Restate the records below exactly. Pictures are not part of the copy.

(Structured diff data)
*** Begin section ***

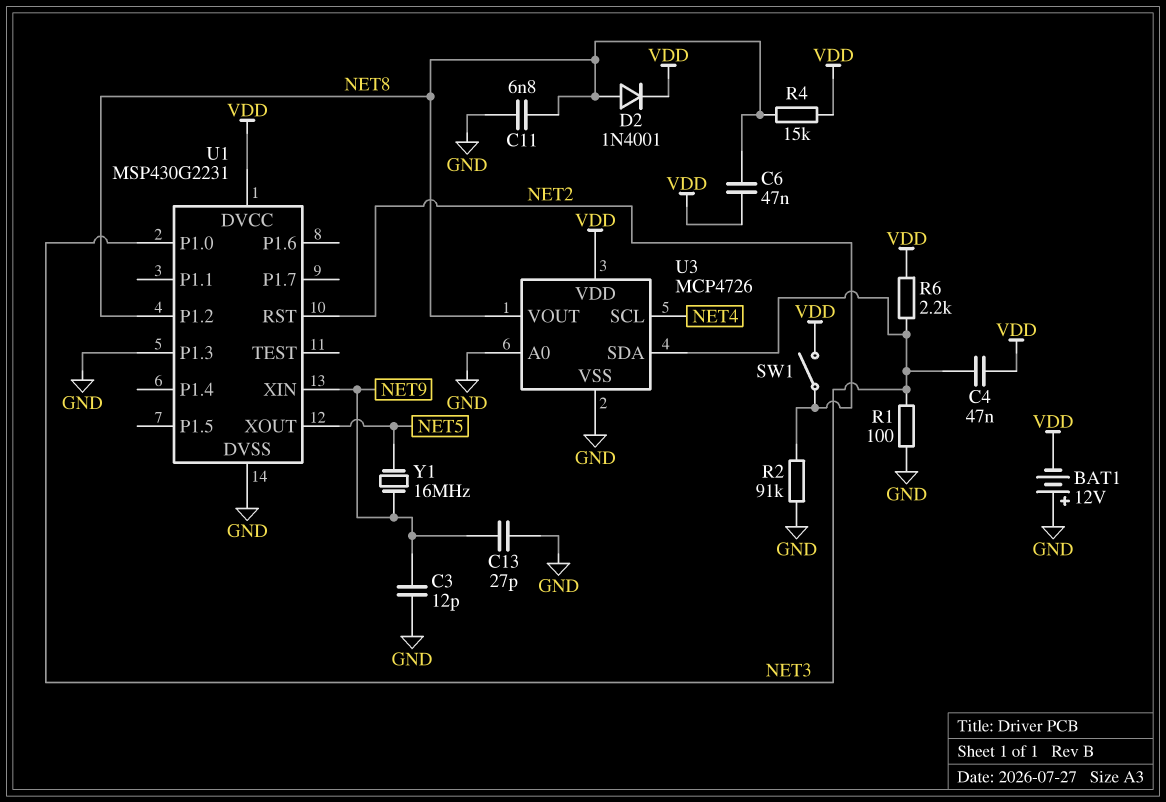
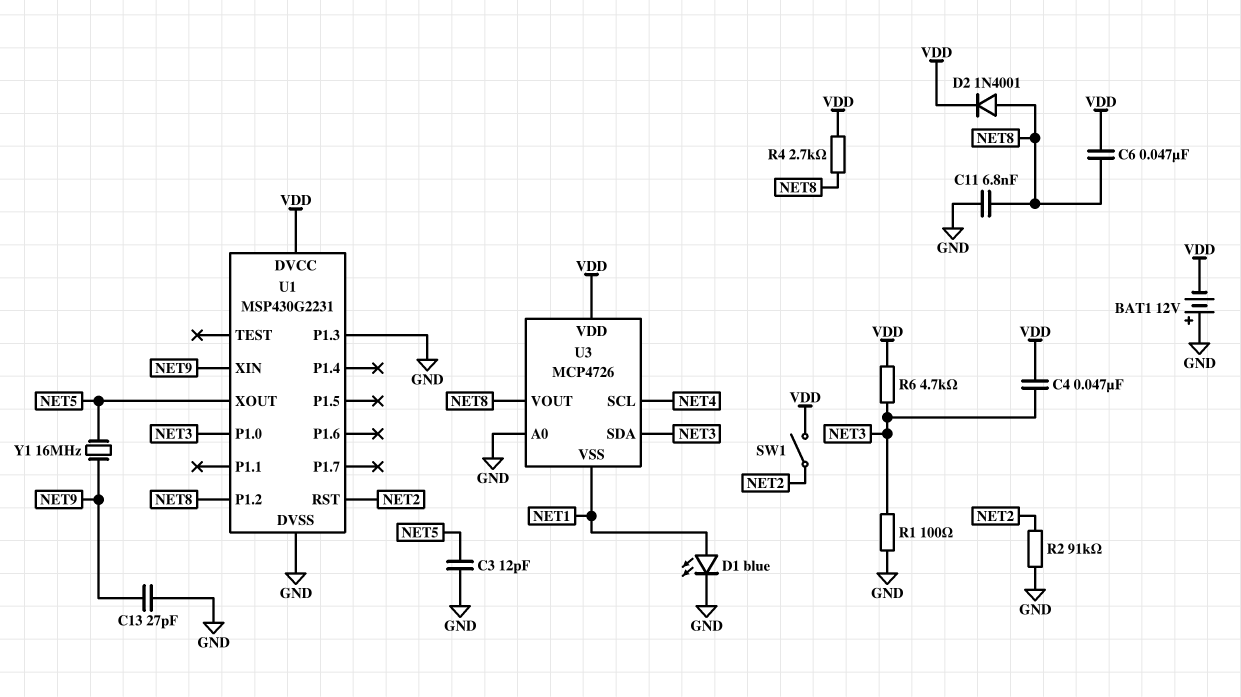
C3: 12pF (GND, NET9) -> 12pF (GND, NET5)
D1: none -> LED blue (A NET1, K GND)
R4: 15k (NET8, VDD) -> 2.7k (NET8, VDD)
R6: 2.2k (NET3, VDD) -> 4.7k (NET3, VDD)
U3 pin VSS: GND -> NET1

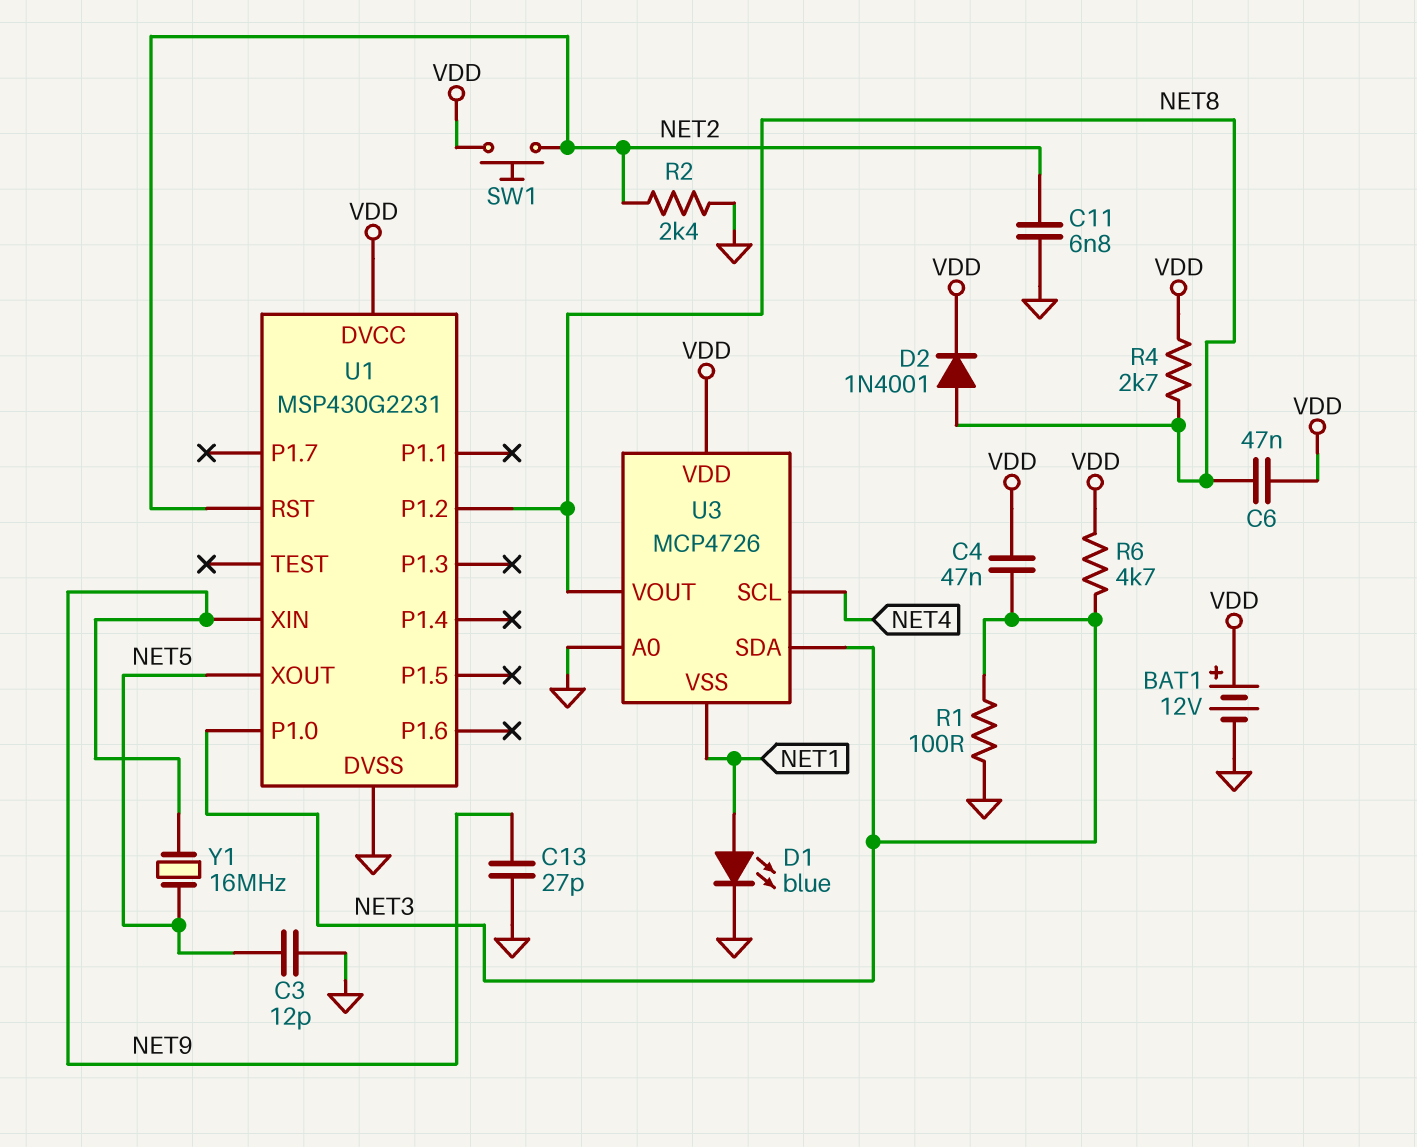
BAT1: 12V (plus GND, minus VDD) -> 12V (plus VDD, minus GND)
C11: 6.8nF (GND, NET8) -> 6.8nF (GND, NET2)
R2: 91k (GND, NET2) -> 2.4k (GND, NET2)
SW1: switch (NET2, VDD) -> button (NET2, VDD)
U1 pin P1.3: GND -> none

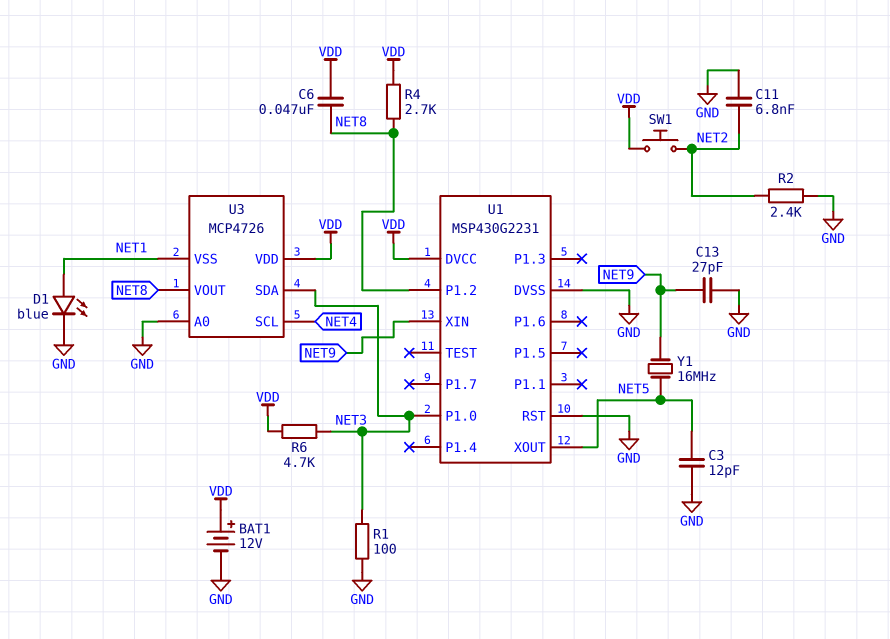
C4: 47nF (NET3, VDD) -> none
D2: diode 1N4001 (A NET8, K VDD) -> none
U1 pin RST: NET2 -> GND

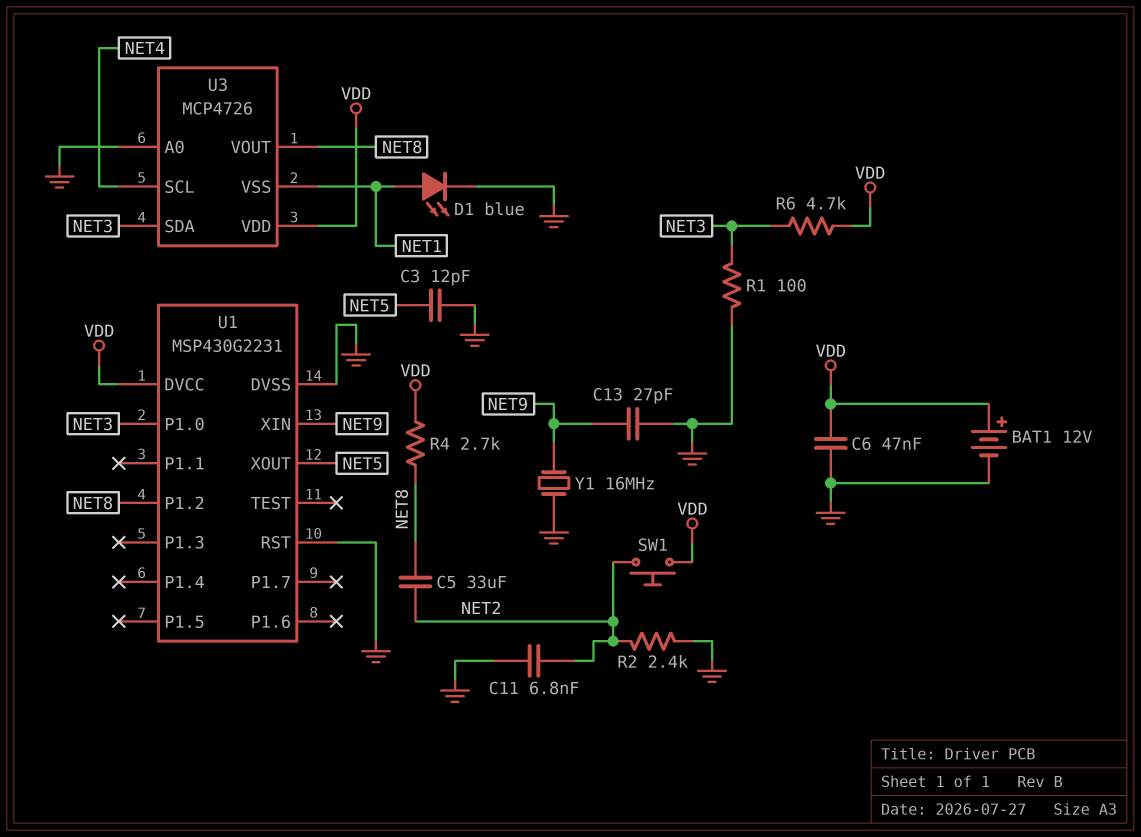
C5: none -> 33uF (NET2, NET8)
C6: 47nF (NET8, VDD) -> 47nF (GND, VDD)
Y1: 16MHz (NET5, NET9) -> 16MHz (GND, NET9)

*** End section ***

Answer box ->
C3: 12pF (GND, NET9) -> 12pF (GND, NET5)
D1: none -> LED blue (A NET1, K GND)
R4: 15k (NET8, VDD) -> 2.7k (NET8, VDD)
R6: 2.2k (NET3, VDD) -> 4.7k (NET3, VDD)
U3 pin VSS: GND -> NET1

BAT1: 12V (plus GND, minus VDD) -> 12V (plus VDD, minus GND)
C11: 6.8nF (GND, NET8) -> 6.8nF (GND, NET2)
R2: 91k (GND, NET2) -> 2.4k (GND, NET2)
SW1: switch (NET2, VDD) -> button (NET2, VDD)
U1 pin P1.3: GND -> none

C4: 47nF (NET3, VDD) -> none
D2: diode 1N4001 (A NET8, K VDD) -> none
U1 pin RST: NET2 -> GND

C5: none -> 33uF (NET2, NET8)
C6: 47nF (NET8, VDD) -> 47nF (GND, VDD)
Y1: 16MHz (NET5, NET9) -> 16MHz (GND, NET9)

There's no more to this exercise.